• _WHAT IS BEING ASKED_
Reproduce every entry exactly and leave its pictures out.
:::::
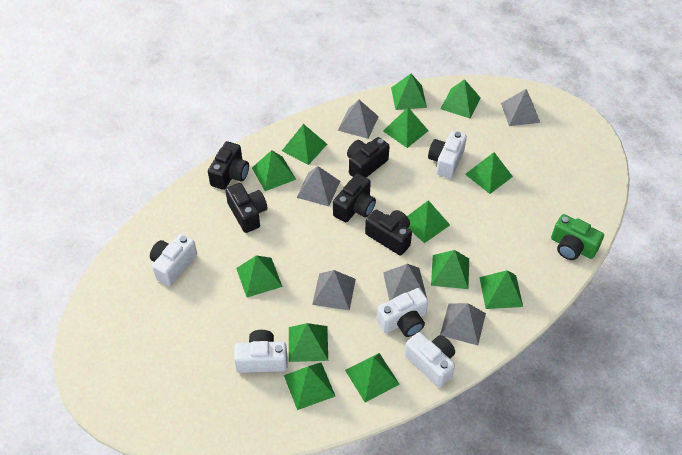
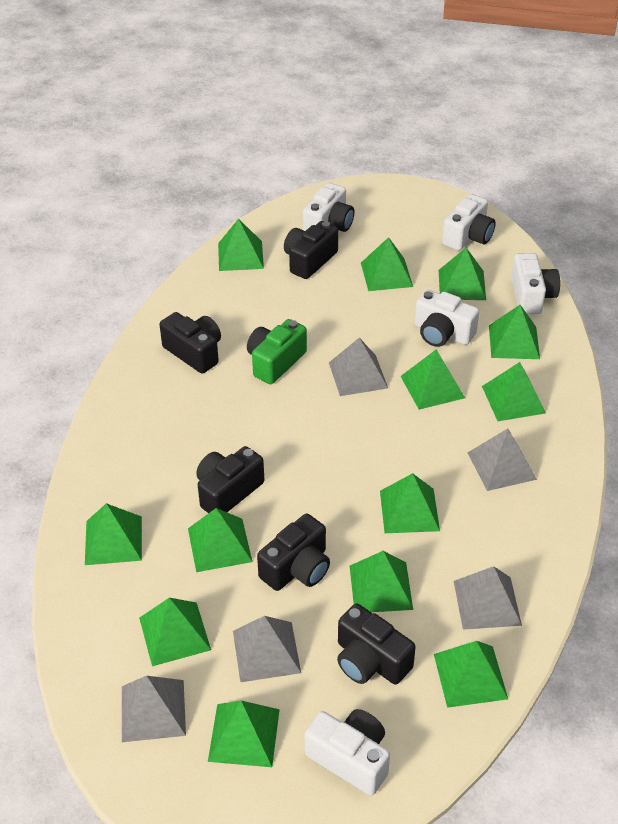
grey pyramid: 6 -> 5

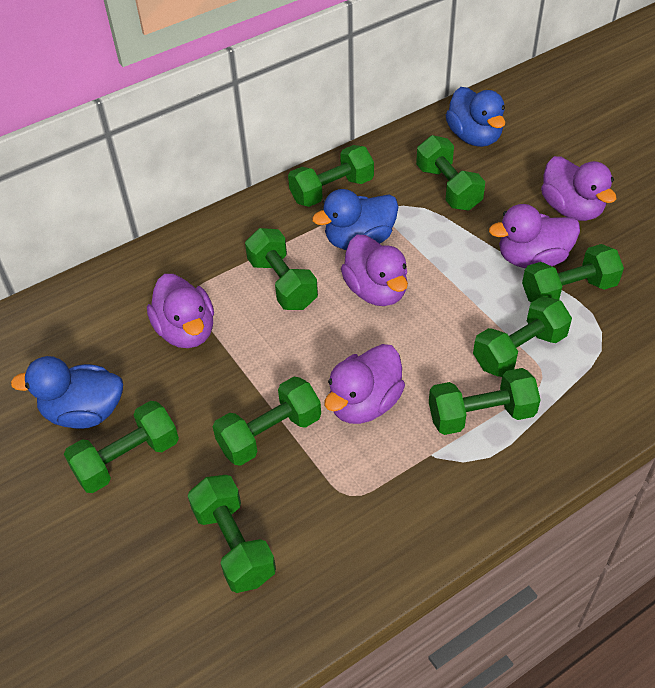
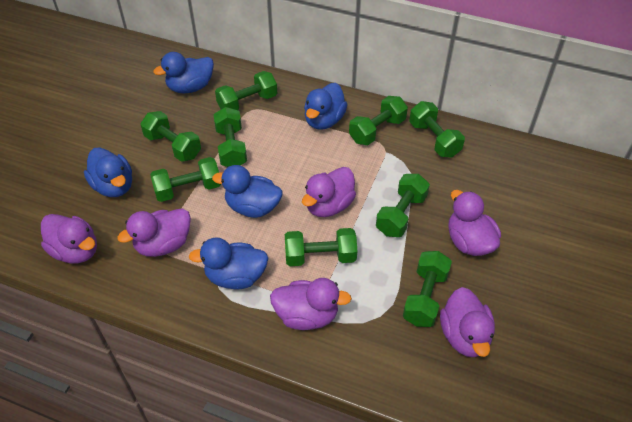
blue duck: 3 -> 5
purple duck: 5 -> 6

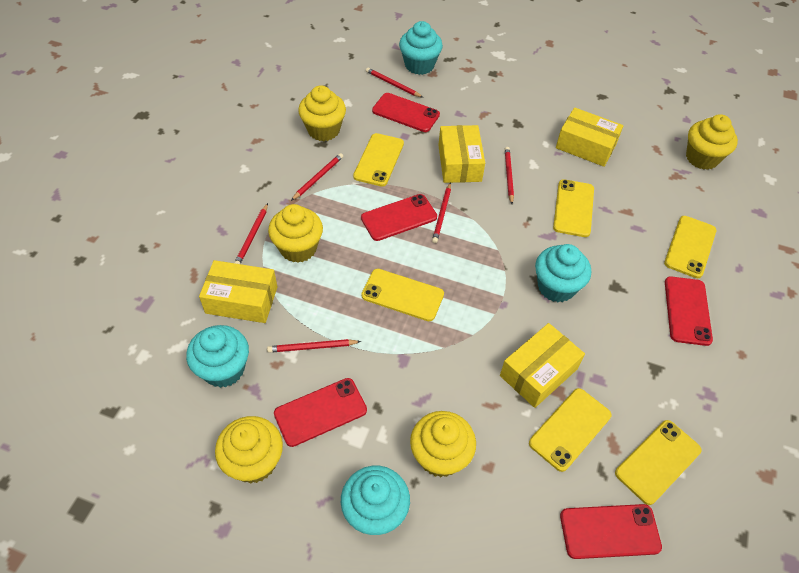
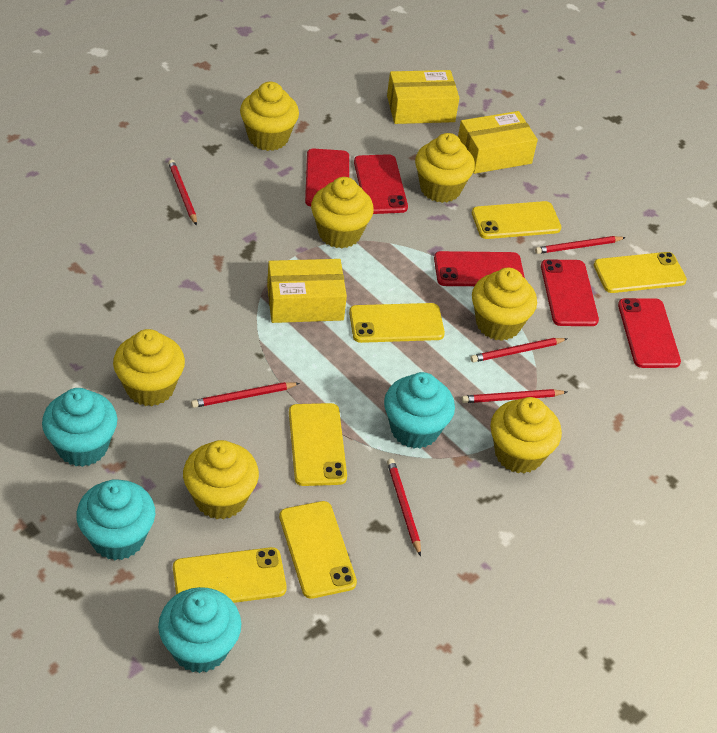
yellow box: 4 -> 3
yellow cupcake: 5 -> 7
:::::
• _EXERCISE ANSWER_
grey pyramid: 6 -> 5

blue duck: 3 -> 5
purple duck: 5 -> 6

yellow box: 4 -> 3
yellow cupcake: 5 -> 7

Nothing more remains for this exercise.